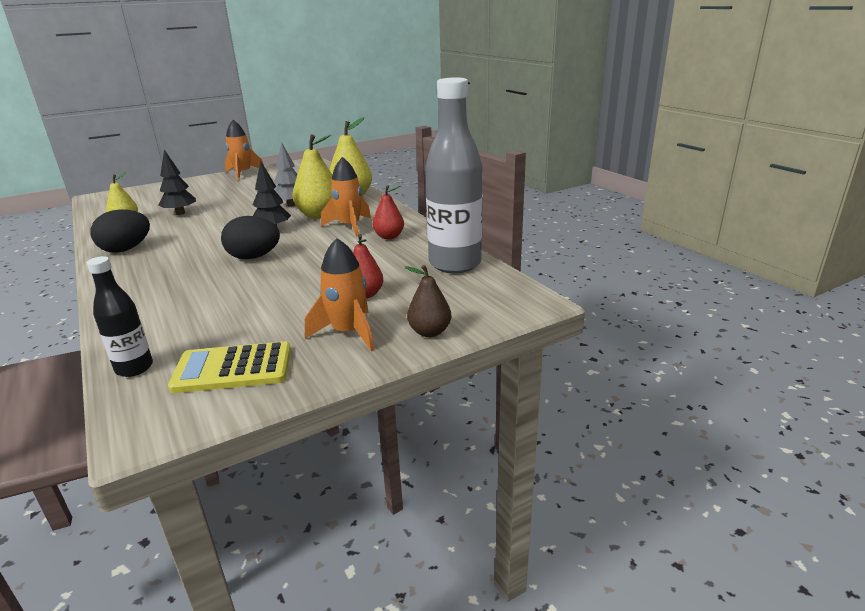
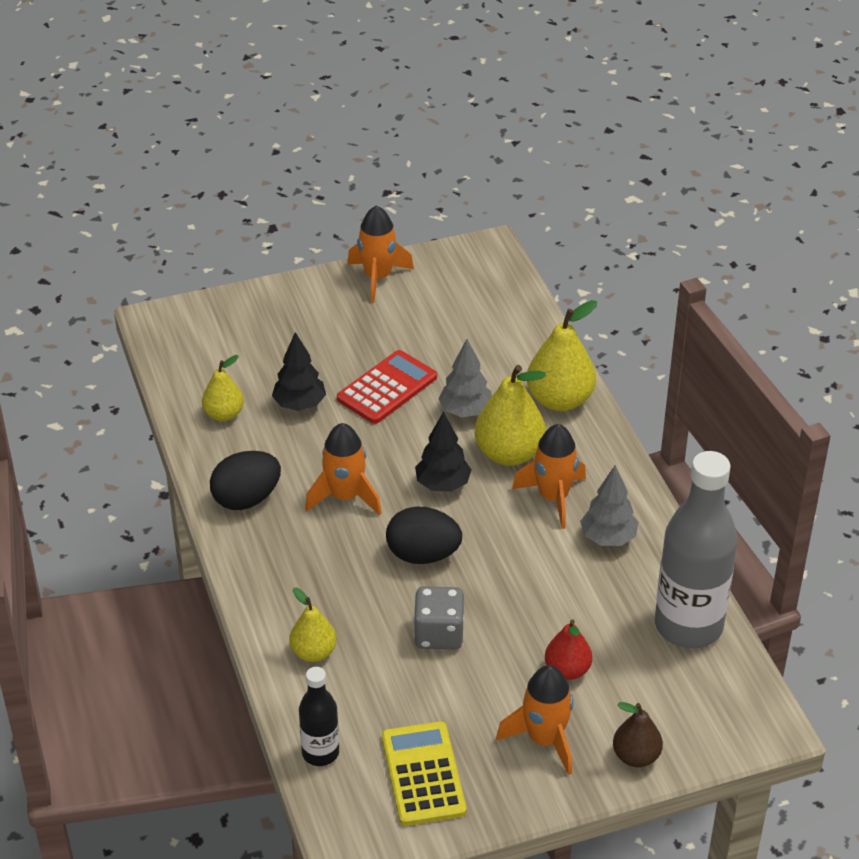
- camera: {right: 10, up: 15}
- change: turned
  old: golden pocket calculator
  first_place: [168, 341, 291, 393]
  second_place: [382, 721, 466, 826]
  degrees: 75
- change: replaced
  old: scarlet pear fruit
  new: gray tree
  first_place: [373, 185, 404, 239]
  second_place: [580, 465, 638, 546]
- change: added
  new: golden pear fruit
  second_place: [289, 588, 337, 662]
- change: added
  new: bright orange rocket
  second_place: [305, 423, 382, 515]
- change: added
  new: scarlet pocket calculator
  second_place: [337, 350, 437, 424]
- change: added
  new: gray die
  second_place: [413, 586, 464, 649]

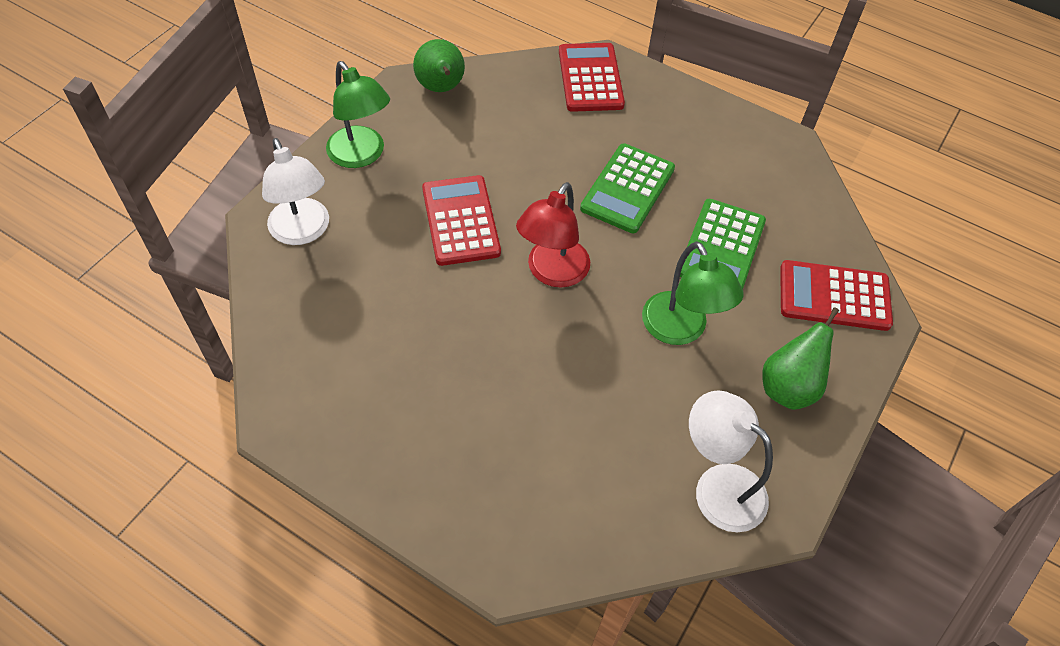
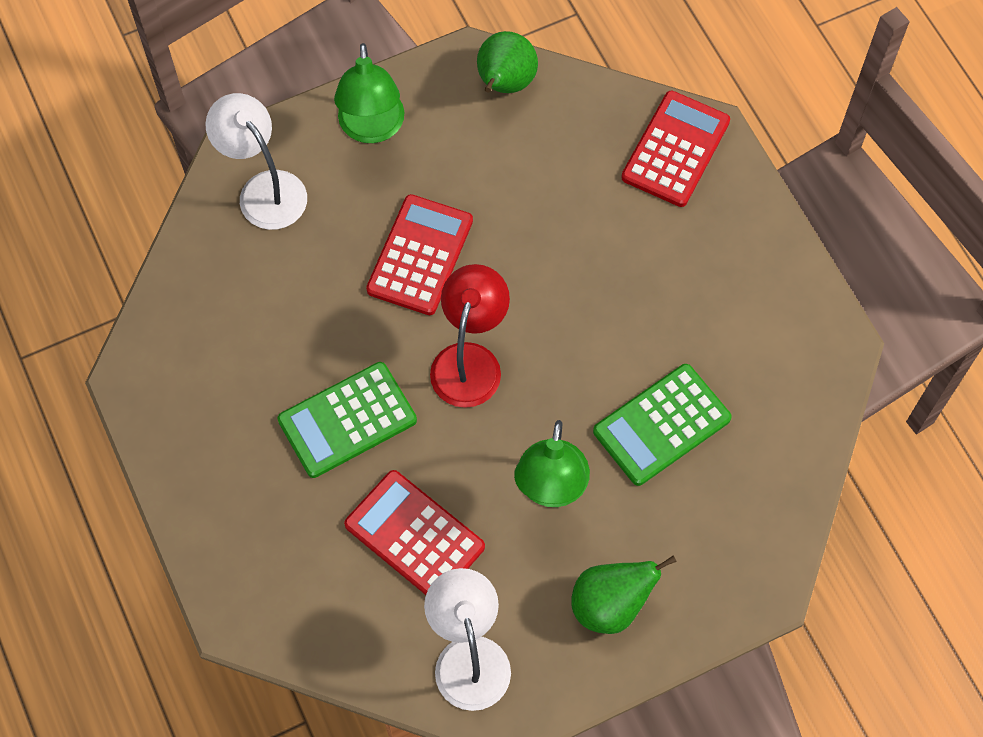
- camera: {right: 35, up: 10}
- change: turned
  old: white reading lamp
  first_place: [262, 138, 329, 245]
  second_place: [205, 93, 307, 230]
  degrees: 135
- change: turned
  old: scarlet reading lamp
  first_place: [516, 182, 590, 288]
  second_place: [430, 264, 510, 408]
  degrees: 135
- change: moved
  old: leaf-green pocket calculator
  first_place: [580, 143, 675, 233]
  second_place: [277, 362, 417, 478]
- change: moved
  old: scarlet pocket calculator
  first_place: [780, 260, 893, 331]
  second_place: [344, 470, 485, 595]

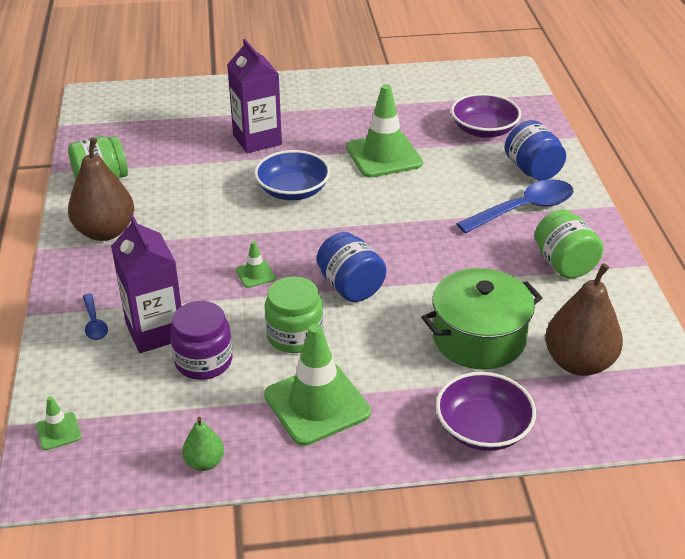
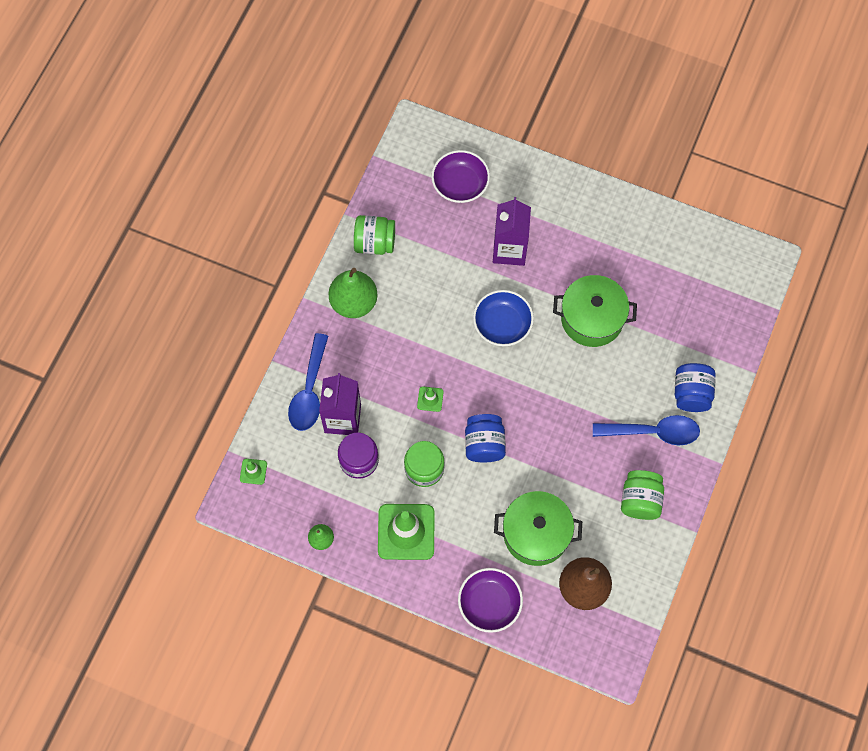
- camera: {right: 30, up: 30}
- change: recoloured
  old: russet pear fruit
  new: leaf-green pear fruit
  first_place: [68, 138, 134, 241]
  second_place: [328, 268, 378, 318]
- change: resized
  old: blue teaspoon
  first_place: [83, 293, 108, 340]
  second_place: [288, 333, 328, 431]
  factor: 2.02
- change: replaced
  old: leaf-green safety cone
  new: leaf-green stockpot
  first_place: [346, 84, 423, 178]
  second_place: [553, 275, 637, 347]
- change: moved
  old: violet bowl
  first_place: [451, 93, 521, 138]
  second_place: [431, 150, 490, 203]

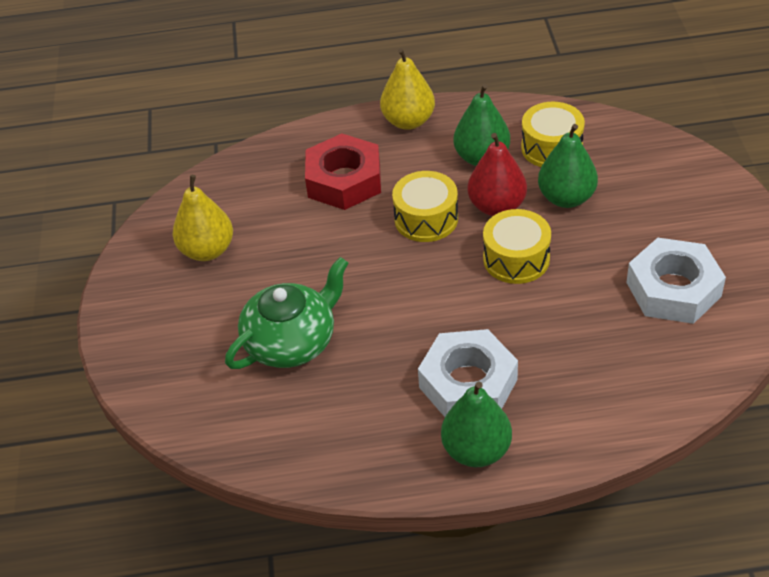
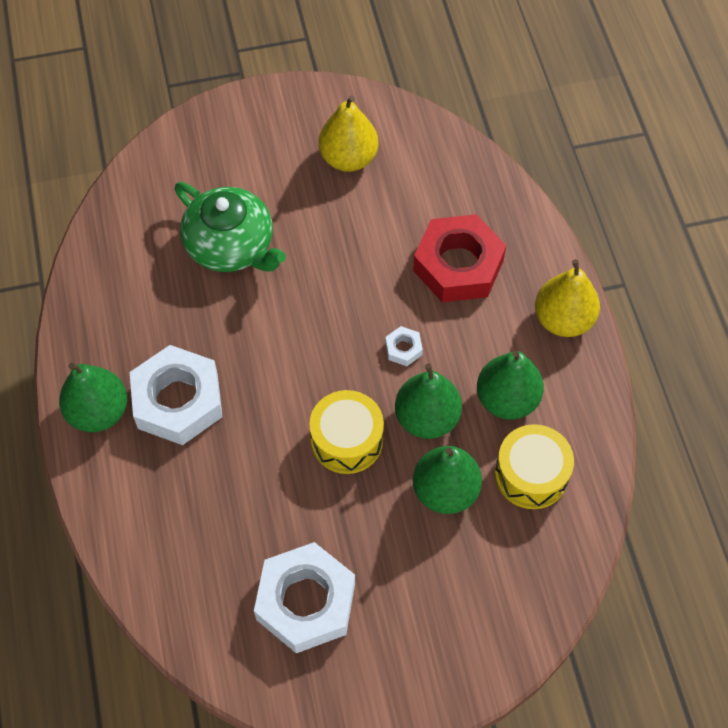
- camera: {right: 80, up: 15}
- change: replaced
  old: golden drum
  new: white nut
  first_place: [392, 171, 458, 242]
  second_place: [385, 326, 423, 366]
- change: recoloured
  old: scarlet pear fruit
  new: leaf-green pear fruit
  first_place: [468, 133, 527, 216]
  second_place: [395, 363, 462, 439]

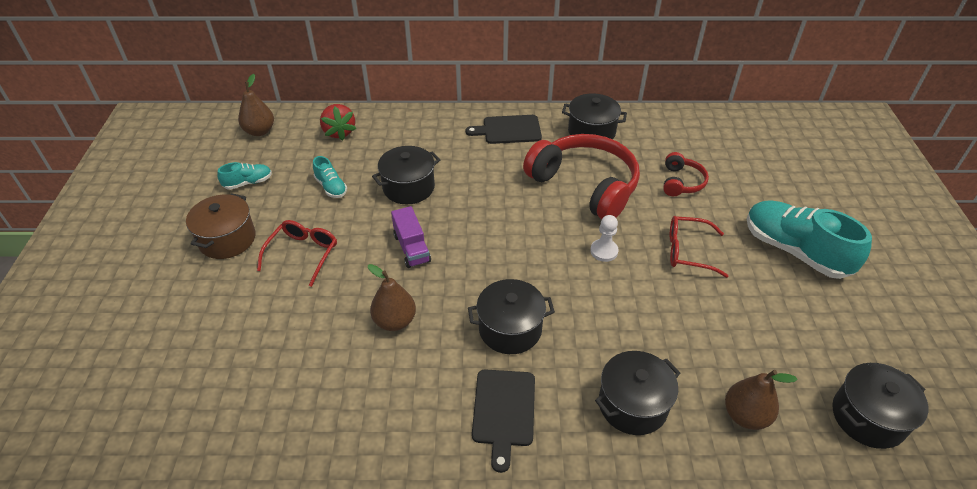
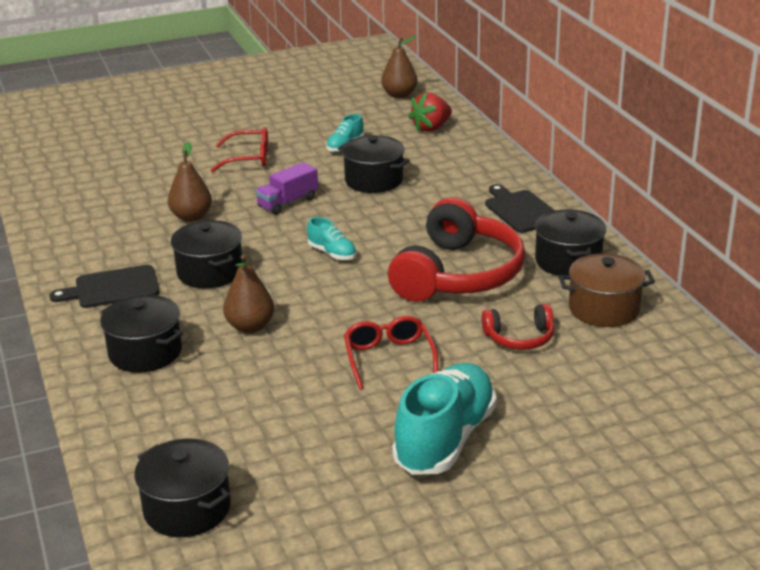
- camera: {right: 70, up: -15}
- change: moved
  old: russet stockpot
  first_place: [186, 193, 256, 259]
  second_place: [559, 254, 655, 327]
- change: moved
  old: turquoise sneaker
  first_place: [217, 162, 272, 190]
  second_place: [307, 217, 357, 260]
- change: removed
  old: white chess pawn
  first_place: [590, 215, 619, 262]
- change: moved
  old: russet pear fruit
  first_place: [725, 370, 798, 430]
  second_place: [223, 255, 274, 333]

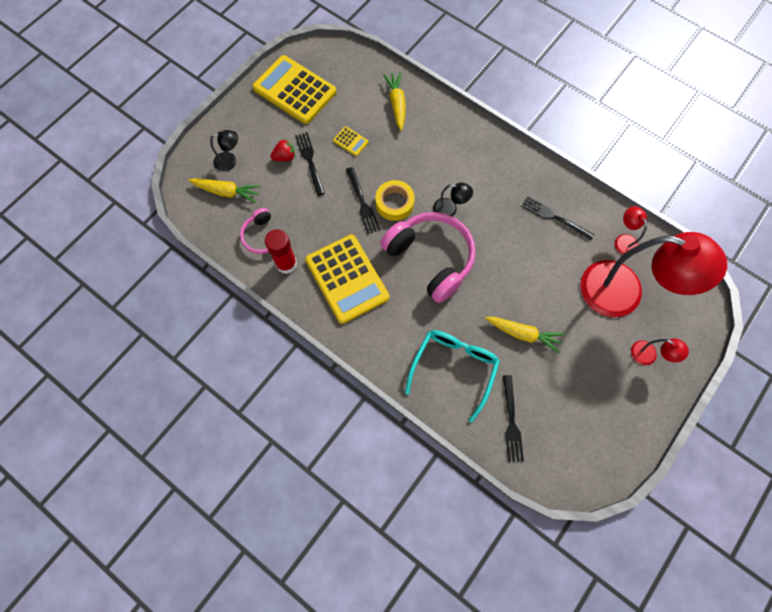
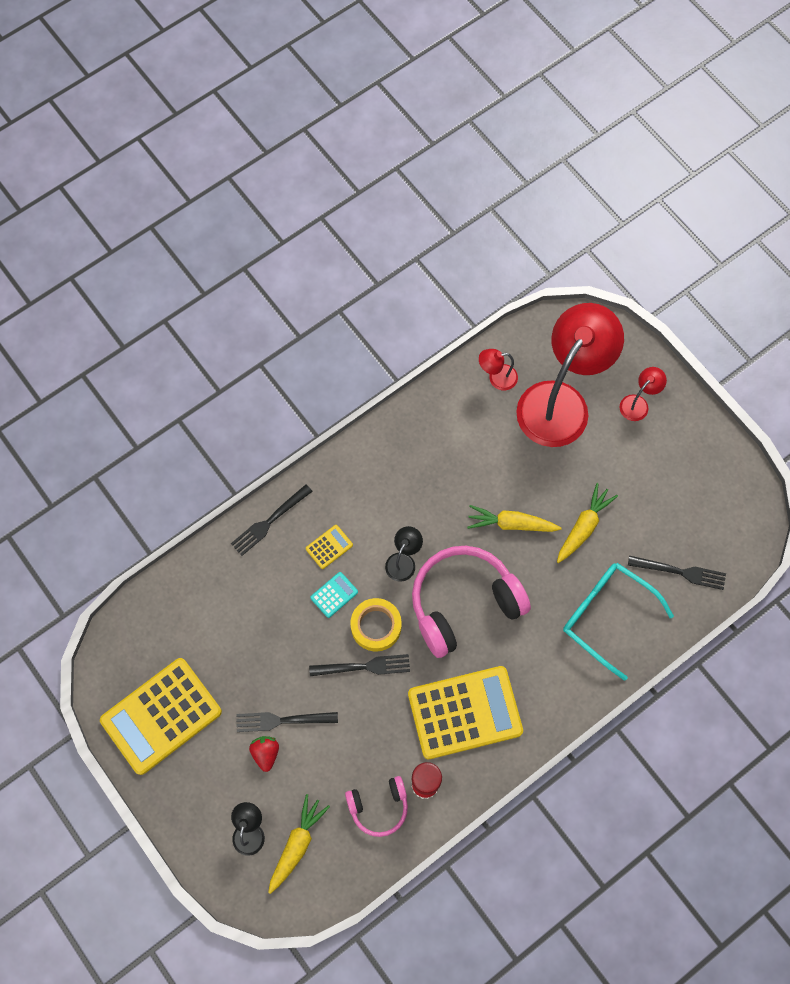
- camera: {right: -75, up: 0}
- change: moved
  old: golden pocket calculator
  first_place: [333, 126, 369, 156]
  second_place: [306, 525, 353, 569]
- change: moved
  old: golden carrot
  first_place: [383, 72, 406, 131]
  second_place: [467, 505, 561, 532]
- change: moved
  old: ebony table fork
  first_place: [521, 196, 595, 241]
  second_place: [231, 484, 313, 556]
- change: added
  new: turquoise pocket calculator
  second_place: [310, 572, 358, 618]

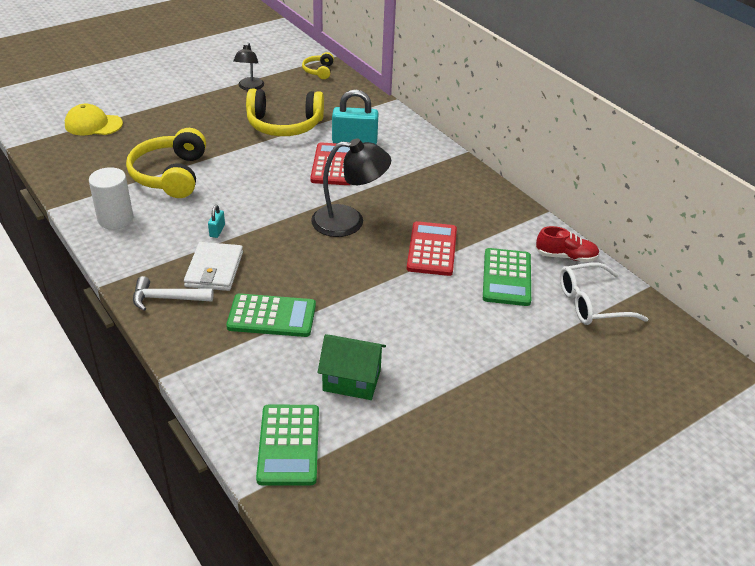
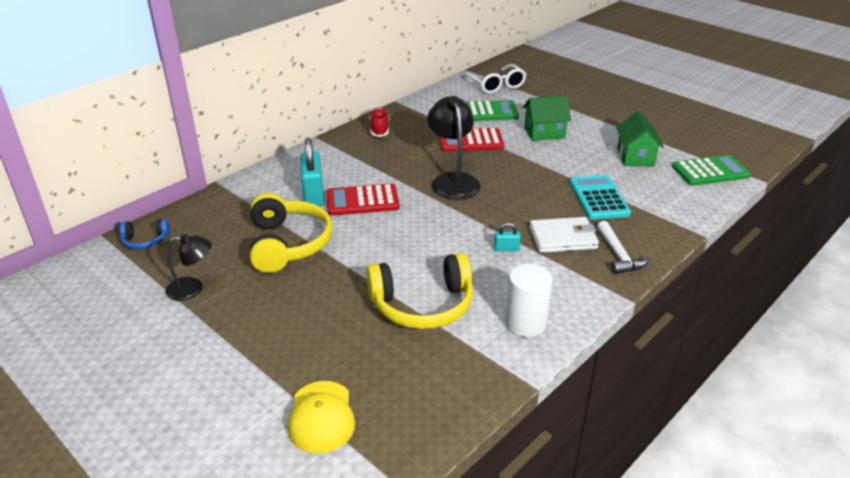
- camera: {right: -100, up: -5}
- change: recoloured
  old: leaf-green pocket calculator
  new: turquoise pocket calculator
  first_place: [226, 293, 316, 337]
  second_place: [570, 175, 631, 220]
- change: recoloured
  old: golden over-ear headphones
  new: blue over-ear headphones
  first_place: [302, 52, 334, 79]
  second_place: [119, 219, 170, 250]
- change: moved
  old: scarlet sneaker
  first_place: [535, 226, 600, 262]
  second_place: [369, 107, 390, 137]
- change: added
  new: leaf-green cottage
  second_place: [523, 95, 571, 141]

---------------

EXERCISE BRIEF >> The range runs from the line above containing "degrees: 75" to the line containing "new: gray die", inclusive. Restate those lines word for word and no others.

EXERCISE RESULT >>
  degrees: 75
- change: replaced
  old: scarlet pear fruit
  new: gray tree
  first_place: [373, 185, 404, 239]
  second_place: [580, 465, 638, 546]
- change: added
  new: golden pear fruit
  second_place: [289, 588, 337, 662]
- change: added
  new: bright orange rocket
  second_place: [305, 423, 382, 515]
- change: added
  new: scarlet pocket calculator
  second_place: [337, 350, 437, 424]
- change: added
  new: gray die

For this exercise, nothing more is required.